▶ _Description of the task_
Transcribe exactly, and only, the lines from the one containing "(96, 440) = (344, 642): yellow" through the end of the entries below, leaving the pictures out.

[Recorded data]
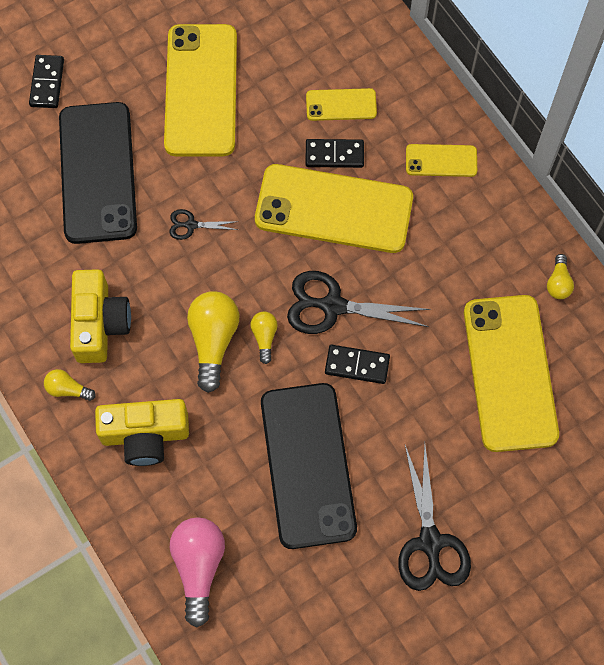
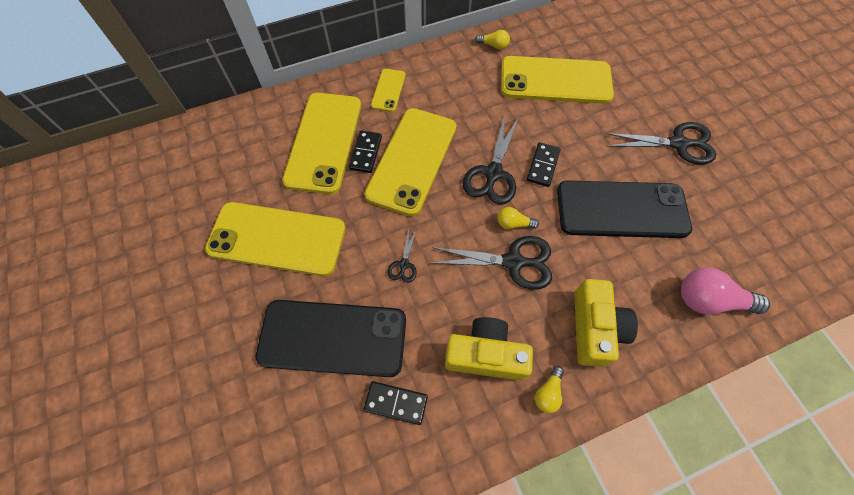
camera: 80 degrees left, 5 degrees down
(47, 83) = (221, 375): black domino -> black domino (396, 403)
(213, 341) = (513, 262): yellow light bulb -> black scissors
(341, 105) = (324, 142): yellow phone -> yellow phone, size x2.11

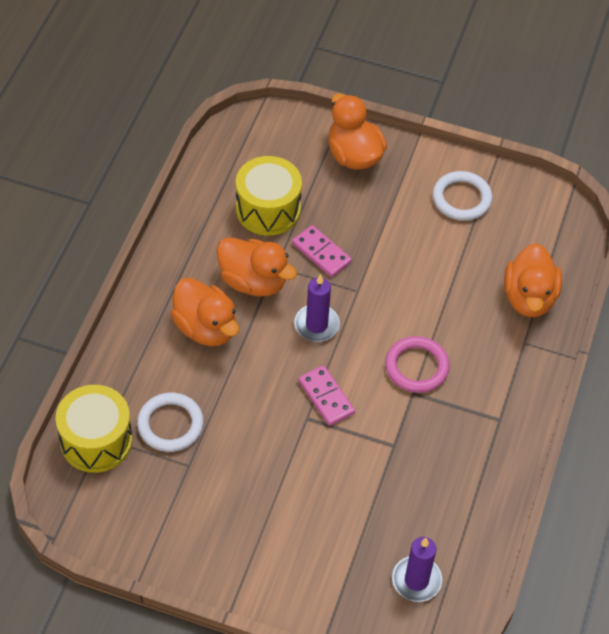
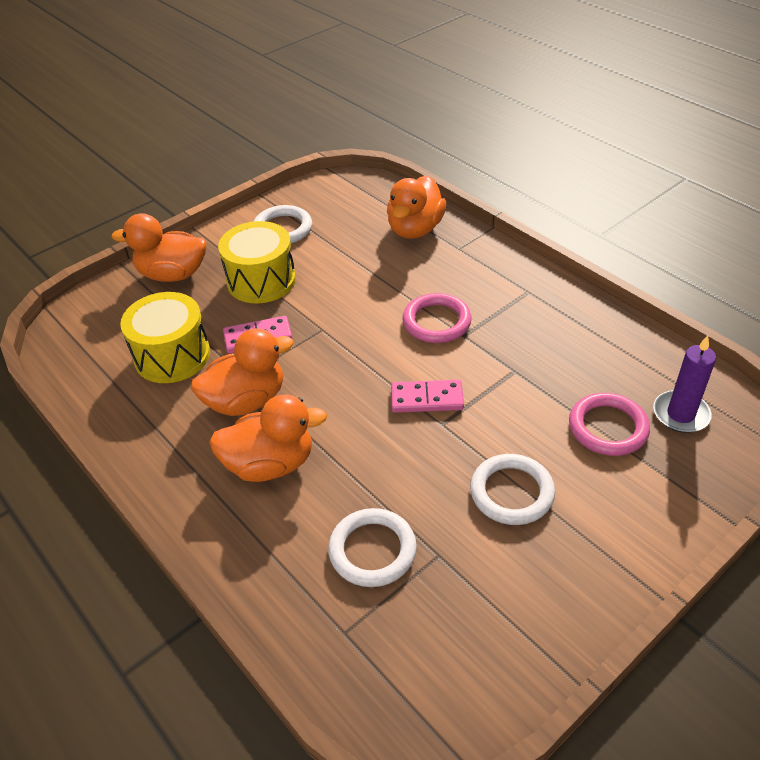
camera: 55 degrees left, 10 degrees down
(96, 440) = (344, 642): yellow drum -> yellow drum (261, 280)
(267, 489) = (511, 492): none -> white ring
(316, 325) = (337, 373): purple candle -> none
(370, 532) = (608, 427): none -> pink ring
(529, 298) = (415, 229): orange duck -> orange duck turned 75 degrees clockwise

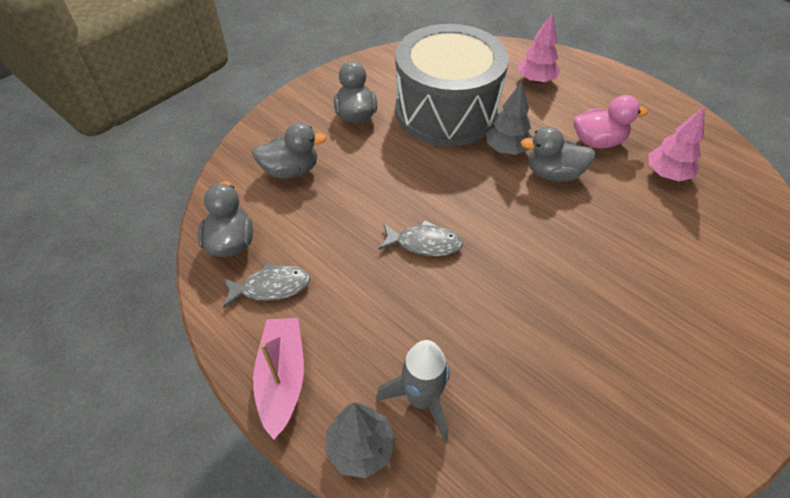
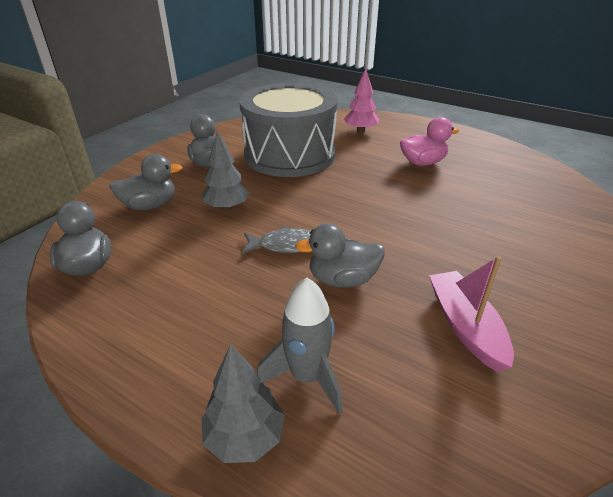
camera: 10 degrees left, 15 degrees down
(271, 287) = (132, 297): grey fish -> none
(282, 378) = (147, 380): pink boat -> pink boat (465, 326)
(506, 149) = (347, 174): grey tree -> grey tree (227, 207)
(553, 174) = (392, 186): grey duck -> grey duck (342, 279)
(666, 174) = (486, 177): pink tree -> none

▶ _Written solution_
(96, 440) = (344, 642): yellow drum -> yellow drum (261, 280)
(267, 489) = (511, 492): none -> white ring
(316, 325) = (337, 373): purple candle -> none
(370, 532) = (608, 427): none -> pink ring
(529, 298) = (415, 229): orange duck -> orange duck turned 75 degrees clockwise

camera: 10 degrees left, 15 degrees down
(271, 287) = (132, 297): grey fish -> none
(282, 378) = (147, 380): pink boat -> pink boat (465, 326)
(506, 149) = (347, 174): grey tree -> grey tree (227, 207)
(553, 174) = (392, 186): grey duck -> grey duck (342, 279)
(666, 174) = (486, 177): pink tree -> none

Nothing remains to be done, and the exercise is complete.